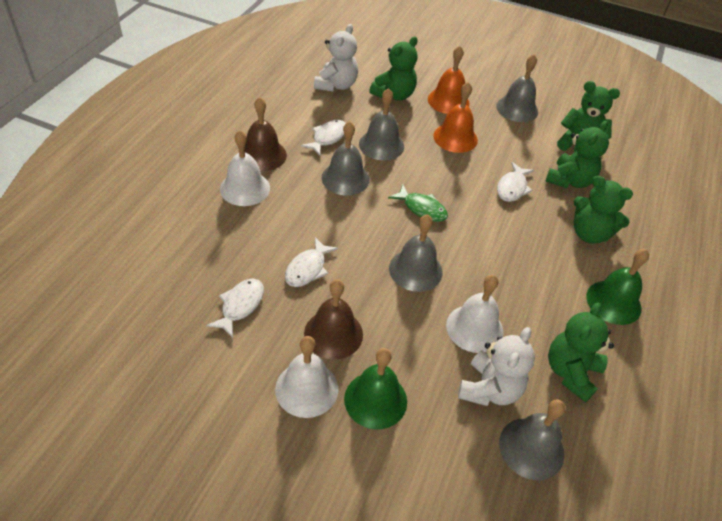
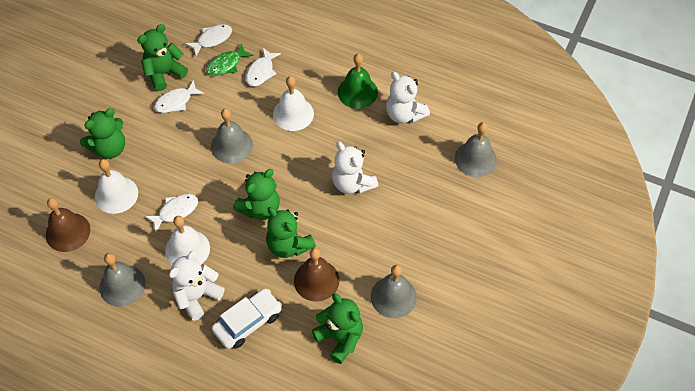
green bell: 2 -> 1
grey bell: 5 -> 4
orange bell: 2 -> 0
white car: 0 -> 1
white teddy bear: 2 -> 3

## Task
Only the lines with "bell" are needed; find them in the records and copy each one.

## Finished exercise
green bell: 2 -> 1
grey bell: 5 -> 4
orange bell: 2 -> 0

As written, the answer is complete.